▶ Instructions to follow: Reproduce exactly the lines below from the one containing "turquoise pan: 7 -> 9" through the one containing "grey ruler: 4 -> 2", including both, and nothing else.

▶ Data supplied:
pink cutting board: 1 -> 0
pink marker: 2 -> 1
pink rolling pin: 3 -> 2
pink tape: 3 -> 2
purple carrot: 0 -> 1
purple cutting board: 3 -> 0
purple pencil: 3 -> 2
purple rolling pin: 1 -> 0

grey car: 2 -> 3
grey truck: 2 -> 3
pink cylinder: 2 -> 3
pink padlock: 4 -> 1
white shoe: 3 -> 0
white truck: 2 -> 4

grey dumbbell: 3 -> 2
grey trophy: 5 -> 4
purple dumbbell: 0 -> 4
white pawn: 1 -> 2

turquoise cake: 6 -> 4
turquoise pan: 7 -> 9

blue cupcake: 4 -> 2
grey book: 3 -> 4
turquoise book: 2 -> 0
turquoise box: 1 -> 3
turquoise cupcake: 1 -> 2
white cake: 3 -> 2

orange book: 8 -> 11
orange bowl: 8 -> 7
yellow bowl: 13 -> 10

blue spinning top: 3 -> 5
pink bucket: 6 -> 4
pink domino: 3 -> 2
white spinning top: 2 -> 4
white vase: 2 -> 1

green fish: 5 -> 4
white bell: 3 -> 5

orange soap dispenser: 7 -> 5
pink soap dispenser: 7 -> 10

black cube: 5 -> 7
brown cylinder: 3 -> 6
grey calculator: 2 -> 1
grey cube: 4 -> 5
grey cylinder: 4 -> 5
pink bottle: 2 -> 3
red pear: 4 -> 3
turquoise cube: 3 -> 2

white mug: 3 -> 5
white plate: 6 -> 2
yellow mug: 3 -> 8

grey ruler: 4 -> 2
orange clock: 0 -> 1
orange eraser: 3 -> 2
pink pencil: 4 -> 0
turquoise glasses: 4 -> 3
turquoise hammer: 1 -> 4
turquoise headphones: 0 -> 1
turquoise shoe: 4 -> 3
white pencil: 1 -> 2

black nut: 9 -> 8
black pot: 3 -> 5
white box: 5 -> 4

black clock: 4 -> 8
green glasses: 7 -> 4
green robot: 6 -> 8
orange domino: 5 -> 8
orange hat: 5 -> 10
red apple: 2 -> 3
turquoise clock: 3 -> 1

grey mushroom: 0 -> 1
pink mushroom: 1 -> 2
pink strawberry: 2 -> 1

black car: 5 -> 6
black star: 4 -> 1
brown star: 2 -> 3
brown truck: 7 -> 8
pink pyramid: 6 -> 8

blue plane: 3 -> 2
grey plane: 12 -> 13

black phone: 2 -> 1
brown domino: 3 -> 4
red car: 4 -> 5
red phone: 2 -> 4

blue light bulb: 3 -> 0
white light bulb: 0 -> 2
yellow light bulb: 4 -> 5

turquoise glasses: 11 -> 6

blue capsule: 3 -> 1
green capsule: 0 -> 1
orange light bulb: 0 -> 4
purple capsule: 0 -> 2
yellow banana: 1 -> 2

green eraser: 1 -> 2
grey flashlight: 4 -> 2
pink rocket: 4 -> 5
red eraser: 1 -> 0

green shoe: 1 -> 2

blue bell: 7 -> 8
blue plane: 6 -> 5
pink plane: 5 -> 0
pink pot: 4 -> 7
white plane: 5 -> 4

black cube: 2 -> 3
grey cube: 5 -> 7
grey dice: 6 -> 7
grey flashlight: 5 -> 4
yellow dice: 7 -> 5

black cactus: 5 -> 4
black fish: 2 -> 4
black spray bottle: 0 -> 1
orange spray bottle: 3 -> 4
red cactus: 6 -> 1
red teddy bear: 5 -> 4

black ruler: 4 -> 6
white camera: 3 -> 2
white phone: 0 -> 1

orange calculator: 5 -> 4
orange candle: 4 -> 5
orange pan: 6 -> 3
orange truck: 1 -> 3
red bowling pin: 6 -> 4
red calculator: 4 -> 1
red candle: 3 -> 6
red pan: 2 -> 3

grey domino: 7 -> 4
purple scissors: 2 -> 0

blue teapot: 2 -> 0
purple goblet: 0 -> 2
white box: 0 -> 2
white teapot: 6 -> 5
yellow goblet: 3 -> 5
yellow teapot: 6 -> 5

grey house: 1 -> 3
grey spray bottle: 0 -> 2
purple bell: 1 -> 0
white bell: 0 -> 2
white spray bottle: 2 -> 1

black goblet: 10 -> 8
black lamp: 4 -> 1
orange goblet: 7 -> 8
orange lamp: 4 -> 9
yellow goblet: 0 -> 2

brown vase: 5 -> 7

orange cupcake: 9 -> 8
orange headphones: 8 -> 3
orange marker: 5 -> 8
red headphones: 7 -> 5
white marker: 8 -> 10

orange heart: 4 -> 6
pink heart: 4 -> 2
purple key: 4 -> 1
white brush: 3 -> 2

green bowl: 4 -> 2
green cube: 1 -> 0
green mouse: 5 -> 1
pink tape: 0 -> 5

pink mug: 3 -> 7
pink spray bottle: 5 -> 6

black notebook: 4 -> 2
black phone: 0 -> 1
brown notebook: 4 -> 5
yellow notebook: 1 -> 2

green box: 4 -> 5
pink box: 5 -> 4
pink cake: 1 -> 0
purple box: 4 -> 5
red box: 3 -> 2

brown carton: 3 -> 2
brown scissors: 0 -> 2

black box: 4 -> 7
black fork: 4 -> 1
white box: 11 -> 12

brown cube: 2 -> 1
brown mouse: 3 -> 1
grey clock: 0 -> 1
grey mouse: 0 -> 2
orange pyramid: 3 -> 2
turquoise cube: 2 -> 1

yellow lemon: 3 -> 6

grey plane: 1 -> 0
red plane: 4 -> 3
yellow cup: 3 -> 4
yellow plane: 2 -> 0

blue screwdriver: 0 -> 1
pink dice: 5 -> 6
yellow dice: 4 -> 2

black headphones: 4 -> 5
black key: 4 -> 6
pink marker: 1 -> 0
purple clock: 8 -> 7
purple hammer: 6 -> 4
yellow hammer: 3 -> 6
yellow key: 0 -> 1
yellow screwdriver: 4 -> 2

▶ Solved exercise:
turquoise pan: 7 -> 9

blue cupcake: 4 -> 2
grey book: 3 -> 4
turquoise book: 2 -> 0
turquoise box: 1 -> 3
turquoise cupcake: 1 -> 2
white cake: 3 -> 2

orange book: 8 -> 11
orange bowl: 8 -> 7
yellow bowl: 13 -> 10

blue spinning top: 3 -> 5
pink bucket: 6 -> 4
pink domino: 3 -> 2
white spinning top: 2 -> 4
white vase: 2 -> 1

green fish: 5 -> 4
white bell: 3 -> 5

orange soap dispenser: 7 -> 5
pink soap dispenser: 7 -> 10

black cube: 5 -> 7
brown cylinder: 3 -> 6
grey calculator: 2 -> 1
grey cube: 4 -> 5
grey cylinder: 4 -> 5
pink bottle: 2 -> 3
red pear: 4 -> 3
turquoise cube: 3 -> 2

white mug: 3 -> 5
white plate: 6 -> 2
yellow mug: 3 -> 8

grey ruler: 4 -> 2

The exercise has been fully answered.